### WORK TO BE COMPLETED
Find each line in the records that contains the string "kern" and copy those lines out in full.

### GIVEN ENTRIES

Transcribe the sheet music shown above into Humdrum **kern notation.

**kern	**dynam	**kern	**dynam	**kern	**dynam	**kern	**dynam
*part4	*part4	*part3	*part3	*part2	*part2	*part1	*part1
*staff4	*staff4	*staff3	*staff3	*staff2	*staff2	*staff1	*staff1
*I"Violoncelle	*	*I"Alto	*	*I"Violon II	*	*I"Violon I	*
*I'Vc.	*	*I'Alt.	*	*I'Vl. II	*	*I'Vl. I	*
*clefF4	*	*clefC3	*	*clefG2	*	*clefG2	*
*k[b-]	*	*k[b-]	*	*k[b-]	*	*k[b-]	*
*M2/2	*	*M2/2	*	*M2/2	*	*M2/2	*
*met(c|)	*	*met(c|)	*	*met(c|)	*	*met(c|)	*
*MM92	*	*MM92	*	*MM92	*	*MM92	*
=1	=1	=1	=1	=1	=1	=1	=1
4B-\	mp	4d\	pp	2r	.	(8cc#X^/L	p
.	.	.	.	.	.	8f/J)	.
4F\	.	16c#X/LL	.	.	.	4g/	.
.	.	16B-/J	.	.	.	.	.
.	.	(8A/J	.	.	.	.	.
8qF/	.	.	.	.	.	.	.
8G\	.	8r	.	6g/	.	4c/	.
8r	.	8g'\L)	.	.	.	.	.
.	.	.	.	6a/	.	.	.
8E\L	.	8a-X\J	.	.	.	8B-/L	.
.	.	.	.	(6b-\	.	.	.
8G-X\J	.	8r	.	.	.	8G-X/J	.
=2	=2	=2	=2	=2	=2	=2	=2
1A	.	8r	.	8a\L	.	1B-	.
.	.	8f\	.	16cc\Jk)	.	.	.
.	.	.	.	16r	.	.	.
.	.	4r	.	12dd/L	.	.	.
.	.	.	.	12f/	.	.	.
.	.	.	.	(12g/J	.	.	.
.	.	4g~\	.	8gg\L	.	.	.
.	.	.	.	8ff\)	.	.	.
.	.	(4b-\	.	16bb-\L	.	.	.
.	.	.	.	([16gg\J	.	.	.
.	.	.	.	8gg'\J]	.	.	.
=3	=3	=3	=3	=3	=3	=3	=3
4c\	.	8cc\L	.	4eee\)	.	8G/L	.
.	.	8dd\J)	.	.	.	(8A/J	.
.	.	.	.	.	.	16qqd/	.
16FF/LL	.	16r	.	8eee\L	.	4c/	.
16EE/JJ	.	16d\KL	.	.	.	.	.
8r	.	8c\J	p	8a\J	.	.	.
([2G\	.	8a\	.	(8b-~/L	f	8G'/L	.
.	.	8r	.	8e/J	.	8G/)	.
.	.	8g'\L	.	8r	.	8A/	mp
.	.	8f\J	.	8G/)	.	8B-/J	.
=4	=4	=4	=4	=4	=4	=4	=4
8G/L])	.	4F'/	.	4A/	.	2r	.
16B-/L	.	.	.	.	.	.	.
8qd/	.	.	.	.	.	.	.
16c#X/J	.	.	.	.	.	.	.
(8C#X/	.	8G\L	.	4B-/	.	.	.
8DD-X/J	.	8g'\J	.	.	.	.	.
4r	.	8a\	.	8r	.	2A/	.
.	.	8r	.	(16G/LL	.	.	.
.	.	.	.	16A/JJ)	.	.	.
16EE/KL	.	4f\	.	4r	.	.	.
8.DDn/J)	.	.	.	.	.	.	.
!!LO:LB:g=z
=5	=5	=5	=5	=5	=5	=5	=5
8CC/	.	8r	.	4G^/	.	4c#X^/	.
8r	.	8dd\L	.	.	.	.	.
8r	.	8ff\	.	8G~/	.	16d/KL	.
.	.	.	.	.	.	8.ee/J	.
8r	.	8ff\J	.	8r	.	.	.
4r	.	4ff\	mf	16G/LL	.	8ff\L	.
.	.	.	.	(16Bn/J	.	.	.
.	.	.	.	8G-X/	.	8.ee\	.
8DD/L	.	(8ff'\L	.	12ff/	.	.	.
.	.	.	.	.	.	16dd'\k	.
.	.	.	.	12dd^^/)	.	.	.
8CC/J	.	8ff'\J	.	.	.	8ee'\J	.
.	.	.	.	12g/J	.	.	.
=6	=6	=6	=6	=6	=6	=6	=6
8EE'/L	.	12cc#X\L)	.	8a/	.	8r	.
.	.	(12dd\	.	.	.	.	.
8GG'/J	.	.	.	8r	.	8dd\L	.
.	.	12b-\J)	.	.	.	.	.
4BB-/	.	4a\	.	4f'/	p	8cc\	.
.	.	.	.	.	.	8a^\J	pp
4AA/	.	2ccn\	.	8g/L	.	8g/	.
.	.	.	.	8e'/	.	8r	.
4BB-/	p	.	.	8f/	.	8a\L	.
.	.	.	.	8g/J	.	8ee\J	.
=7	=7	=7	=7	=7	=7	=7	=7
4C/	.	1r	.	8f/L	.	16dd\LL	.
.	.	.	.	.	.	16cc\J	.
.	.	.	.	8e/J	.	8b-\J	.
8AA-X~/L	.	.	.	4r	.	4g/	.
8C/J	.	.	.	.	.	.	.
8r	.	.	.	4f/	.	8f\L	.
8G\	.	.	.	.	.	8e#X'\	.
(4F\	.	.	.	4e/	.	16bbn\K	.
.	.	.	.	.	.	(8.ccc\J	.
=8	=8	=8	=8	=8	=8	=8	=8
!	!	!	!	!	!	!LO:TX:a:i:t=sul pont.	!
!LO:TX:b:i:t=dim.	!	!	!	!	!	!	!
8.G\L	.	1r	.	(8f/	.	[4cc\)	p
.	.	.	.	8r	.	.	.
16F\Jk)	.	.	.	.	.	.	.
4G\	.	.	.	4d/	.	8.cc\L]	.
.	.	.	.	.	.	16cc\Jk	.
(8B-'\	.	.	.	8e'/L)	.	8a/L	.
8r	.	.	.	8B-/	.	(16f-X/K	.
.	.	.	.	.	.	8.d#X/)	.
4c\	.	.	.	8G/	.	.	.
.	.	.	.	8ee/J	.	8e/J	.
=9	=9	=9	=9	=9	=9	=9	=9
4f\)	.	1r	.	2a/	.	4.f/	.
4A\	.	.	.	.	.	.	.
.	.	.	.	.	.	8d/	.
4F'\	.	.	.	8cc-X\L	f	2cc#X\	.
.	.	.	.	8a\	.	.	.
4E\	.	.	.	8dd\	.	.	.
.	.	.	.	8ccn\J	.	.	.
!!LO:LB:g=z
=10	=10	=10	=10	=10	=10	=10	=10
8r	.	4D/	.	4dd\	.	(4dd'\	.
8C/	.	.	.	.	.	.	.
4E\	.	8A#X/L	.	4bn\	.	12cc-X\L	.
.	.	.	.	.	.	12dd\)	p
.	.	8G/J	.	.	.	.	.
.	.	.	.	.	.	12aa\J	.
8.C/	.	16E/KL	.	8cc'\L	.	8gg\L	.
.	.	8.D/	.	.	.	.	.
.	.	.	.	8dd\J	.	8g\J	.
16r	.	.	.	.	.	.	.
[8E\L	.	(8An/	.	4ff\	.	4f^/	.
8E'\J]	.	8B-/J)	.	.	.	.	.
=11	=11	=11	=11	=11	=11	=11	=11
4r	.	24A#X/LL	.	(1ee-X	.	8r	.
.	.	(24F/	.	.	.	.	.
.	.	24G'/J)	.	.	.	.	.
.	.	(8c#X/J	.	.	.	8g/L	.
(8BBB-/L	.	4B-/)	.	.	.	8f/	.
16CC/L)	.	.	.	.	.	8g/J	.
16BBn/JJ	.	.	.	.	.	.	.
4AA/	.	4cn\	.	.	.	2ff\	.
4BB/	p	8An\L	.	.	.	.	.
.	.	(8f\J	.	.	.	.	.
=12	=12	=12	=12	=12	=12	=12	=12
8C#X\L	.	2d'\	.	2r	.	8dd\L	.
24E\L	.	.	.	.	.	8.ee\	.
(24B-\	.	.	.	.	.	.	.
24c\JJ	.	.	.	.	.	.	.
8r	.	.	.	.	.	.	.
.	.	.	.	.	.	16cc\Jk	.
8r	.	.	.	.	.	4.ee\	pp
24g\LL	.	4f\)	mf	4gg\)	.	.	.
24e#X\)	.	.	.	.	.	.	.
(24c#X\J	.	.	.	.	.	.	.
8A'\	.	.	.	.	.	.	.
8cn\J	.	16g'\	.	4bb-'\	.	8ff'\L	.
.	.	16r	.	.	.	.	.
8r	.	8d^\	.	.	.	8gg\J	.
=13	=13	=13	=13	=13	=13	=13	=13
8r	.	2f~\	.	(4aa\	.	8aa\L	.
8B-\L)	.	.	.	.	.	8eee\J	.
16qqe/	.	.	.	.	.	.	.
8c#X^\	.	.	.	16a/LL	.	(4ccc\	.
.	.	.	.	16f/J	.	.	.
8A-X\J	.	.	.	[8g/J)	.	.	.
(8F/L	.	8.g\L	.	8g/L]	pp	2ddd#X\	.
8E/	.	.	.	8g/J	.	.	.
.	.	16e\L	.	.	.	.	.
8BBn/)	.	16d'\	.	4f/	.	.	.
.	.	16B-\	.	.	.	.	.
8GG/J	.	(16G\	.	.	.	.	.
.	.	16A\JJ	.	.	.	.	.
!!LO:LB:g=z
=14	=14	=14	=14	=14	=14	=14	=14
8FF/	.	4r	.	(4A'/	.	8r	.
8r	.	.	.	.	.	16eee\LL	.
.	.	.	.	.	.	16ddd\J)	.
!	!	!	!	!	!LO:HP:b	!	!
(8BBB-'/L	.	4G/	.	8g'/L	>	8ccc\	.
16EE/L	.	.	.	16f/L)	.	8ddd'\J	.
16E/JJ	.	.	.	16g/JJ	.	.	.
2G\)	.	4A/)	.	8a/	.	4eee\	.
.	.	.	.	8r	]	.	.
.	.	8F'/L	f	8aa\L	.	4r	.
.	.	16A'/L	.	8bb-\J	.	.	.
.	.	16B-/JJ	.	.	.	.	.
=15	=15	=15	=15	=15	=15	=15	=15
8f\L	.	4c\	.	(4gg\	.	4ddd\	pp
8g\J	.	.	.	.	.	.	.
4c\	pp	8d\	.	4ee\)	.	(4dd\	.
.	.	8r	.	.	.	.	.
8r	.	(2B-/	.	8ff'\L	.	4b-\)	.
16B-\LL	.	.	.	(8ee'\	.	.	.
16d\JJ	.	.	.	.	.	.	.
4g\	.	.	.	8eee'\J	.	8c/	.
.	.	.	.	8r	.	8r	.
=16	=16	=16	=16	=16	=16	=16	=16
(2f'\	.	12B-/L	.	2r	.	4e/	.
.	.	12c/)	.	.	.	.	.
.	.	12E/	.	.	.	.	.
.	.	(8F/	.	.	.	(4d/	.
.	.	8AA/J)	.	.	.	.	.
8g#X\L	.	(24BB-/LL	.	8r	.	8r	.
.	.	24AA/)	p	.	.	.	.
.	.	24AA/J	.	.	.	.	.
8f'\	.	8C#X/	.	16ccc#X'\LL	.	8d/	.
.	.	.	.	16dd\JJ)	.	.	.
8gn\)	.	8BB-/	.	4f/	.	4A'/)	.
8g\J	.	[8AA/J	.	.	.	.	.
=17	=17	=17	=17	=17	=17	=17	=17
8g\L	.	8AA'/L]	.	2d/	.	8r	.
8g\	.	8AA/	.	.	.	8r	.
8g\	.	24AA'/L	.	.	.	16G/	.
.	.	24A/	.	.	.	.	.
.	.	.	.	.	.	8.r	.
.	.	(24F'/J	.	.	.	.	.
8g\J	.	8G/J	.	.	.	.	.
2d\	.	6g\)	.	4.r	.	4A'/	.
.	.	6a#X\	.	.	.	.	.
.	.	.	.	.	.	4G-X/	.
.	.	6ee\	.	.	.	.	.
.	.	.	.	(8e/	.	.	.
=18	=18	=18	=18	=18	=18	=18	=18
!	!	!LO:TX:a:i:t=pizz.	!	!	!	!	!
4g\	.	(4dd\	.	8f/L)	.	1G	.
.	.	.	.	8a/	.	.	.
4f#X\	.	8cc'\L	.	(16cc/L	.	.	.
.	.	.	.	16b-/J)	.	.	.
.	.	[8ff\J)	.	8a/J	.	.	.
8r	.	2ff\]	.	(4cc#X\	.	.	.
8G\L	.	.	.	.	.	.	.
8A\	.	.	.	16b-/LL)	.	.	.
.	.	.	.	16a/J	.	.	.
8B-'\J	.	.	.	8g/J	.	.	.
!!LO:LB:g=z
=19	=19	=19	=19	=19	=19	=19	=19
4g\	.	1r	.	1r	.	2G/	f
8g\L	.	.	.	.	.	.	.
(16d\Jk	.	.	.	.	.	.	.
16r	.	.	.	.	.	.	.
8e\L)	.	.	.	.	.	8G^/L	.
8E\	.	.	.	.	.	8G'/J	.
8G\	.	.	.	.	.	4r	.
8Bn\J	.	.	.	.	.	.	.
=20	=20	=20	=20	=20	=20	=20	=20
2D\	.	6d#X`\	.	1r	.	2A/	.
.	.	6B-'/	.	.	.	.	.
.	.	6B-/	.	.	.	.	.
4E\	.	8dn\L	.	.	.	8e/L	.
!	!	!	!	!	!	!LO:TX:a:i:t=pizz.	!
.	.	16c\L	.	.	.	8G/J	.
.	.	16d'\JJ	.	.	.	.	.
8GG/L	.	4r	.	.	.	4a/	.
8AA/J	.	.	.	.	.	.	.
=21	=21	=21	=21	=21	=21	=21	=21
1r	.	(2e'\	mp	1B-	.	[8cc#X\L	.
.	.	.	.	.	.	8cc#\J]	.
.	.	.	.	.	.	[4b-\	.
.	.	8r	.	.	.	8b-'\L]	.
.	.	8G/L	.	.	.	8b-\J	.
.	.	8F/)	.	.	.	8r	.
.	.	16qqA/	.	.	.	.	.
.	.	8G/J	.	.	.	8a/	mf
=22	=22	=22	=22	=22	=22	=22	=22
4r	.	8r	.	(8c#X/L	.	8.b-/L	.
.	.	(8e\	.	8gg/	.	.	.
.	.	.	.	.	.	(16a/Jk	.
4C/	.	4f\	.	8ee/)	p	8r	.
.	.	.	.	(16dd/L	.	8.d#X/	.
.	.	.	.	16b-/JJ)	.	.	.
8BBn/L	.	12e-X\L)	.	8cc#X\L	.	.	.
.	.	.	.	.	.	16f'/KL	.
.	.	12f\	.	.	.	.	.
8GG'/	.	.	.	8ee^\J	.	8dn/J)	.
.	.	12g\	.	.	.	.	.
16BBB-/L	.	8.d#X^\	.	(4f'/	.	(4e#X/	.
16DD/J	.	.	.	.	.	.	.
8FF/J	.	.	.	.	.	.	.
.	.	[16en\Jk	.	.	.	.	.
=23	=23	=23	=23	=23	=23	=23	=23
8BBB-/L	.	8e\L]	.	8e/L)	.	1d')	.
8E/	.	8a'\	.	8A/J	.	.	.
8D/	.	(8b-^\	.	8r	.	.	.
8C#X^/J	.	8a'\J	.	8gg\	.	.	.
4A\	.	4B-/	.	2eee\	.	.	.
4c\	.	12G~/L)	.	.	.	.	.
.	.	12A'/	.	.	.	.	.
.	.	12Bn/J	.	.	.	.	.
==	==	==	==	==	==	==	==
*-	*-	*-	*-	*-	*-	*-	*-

### EXERCISE RESPONSE
Transcribe the sheet music shown above into Humdrum **kern notation.
**kern	**dynam	**kern	**dynam	**kern	**dynam	**kern	**dynam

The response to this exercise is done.